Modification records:
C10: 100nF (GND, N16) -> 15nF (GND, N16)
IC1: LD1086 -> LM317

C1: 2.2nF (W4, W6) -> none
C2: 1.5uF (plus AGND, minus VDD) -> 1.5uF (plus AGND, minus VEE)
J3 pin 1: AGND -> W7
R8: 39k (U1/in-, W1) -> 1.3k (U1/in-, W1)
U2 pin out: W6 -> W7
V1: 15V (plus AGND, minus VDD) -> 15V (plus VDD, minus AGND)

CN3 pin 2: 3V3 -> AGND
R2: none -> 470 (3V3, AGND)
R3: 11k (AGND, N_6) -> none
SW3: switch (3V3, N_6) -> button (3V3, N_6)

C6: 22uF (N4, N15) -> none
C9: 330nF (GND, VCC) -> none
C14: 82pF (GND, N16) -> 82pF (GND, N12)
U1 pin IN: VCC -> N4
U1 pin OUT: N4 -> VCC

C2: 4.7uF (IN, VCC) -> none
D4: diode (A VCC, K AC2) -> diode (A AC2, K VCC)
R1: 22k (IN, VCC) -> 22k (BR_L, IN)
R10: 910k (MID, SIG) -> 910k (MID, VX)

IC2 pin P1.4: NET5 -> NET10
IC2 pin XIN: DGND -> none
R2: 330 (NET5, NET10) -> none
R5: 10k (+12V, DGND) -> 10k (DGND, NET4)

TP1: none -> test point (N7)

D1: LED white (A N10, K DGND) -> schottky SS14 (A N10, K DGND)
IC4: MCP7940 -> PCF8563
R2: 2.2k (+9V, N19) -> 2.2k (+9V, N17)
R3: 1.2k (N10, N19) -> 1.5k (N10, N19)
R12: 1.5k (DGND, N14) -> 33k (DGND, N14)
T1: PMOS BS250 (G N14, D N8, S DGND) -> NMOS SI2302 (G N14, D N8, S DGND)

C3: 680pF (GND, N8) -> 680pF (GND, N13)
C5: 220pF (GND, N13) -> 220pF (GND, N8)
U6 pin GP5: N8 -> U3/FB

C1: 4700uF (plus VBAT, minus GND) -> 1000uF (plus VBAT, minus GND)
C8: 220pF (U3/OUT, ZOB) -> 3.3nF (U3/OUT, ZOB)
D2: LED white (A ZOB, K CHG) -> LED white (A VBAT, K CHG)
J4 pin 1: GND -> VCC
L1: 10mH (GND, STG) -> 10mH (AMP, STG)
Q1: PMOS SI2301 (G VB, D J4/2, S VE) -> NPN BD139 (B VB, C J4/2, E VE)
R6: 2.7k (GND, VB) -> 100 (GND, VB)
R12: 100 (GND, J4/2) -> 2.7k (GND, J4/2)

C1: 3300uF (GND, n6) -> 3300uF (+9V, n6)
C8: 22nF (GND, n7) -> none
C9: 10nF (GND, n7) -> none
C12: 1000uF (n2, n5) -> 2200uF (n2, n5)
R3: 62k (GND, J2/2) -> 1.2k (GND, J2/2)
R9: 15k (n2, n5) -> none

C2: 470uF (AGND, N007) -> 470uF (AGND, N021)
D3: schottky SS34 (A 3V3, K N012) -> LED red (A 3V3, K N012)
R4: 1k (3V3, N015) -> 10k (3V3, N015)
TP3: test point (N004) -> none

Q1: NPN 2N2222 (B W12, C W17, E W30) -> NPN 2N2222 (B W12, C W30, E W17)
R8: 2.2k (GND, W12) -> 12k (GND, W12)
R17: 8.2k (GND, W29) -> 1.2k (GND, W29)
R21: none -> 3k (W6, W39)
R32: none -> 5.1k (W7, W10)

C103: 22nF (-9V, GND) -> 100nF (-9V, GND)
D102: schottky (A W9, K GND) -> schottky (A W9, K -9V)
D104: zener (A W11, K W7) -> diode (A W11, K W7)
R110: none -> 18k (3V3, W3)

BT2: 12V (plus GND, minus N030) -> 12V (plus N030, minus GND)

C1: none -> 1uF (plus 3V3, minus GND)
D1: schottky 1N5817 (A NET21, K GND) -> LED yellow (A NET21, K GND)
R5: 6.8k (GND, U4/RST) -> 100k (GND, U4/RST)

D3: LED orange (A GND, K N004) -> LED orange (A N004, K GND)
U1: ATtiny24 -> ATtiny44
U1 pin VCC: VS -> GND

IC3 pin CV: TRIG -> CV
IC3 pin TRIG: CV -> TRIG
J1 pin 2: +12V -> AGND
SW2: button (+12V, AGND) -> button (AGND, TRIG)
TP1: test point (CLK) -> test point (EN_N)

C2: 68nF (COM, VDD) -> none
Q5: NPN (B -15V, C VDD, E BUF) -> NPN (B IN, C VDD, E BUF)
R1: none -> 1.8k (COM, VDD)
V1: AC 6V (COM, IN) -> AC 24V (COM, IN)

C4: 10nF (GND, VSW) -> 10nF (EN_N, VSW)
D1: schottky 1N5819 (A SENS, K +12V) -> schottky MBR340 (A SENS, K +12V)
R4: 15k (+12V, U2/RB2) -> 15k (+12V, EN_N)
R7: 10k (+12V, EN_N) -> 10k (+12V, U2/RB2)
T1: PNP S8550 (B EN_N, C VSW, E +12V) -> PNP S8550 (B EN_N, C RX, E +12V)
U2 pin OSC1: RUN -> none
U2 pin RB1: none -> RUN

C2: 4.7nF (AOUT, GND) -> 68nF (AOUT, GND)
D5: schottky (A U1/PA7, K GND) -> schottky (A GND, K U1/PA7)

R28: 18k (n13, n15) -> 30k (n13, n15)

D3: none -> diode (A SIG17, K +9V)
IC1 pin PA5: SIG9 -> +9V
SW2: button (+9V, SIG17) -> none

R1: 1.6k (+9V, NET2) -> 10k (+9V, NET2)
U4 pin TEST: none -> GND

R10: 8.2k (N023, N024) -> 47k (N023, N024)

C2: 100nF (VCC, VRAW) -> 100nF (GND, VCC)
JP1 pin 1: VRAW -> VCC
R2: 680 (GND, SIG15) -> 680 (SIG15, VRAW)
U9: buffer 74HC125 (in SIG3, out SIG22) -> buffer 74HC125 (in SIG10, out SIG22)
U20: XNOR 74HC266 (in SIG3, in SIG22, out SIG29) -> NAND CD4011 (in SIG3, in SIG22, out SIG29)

What you will do. The lines to copy run from the first line of the entries to the line containing "C6: 22uF (N4, N15) -> none"; copy them exactly and output nothing else.

Answer to the problem.
C10: 100nF (GND, N16) -> 15nF (GND, N16)
IC1: LD1086 -> LM317

C1: 2.2nF (W4, W6) -> none
C2: 1.5uF (plus AGND, minus VDD) -> 1.5uF (plus AGND, minus VEE)
J3 pin 1: AGND -> W7
R8: 39k (U1/in-, W1) -> 1.3k (U1/in-, W1)
U2 pin out: W6 -> W7
V1: 15V (plus AGND, minus VDD) -> 15V (plus VDD, minus AGND)

CN3 pin 2: 3V3 -> AGND
R2: none -> 470 (3V3, AGND)
R3: 11k (AGND, N_6) -> none
SW3: switch (3V3, N_6) -> button (3V3, N_6)

C6: 22uF (N4, N15) -> none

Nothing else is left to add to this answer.